What this task involves —
Restate the listing below word for word, pictures excluded.

Given information —
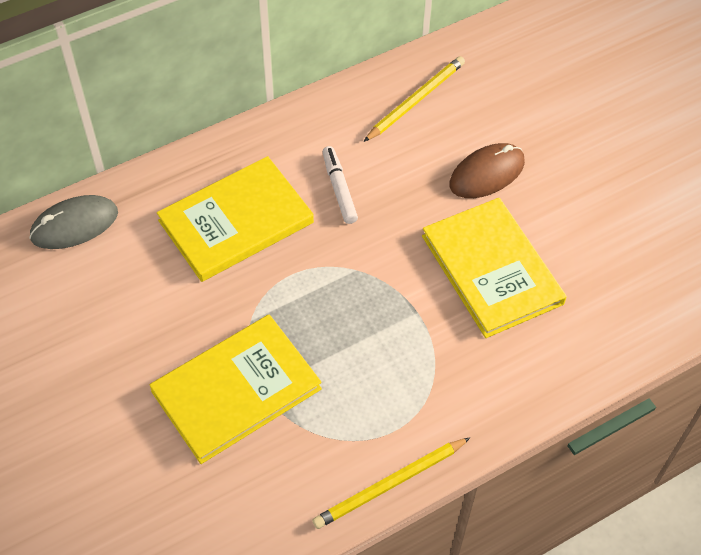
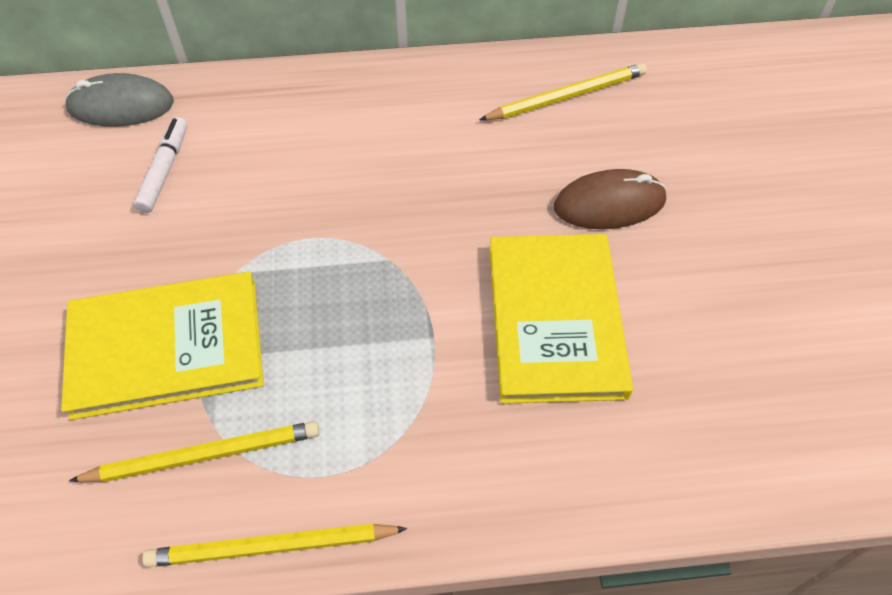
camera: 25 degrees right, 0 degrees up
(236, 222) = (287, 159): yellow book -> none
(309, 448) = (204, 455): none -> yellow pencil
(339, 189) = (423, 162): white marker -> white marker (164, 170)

Task answer —
camera: 25 degrees right, 0 degrees up
(236, 222) = (287, 159): yellow book -> none
(309, 448) = (204, 455): none -> yellow pencil
(339, 189) = (423, 162): white marker -> white marker (164, 170)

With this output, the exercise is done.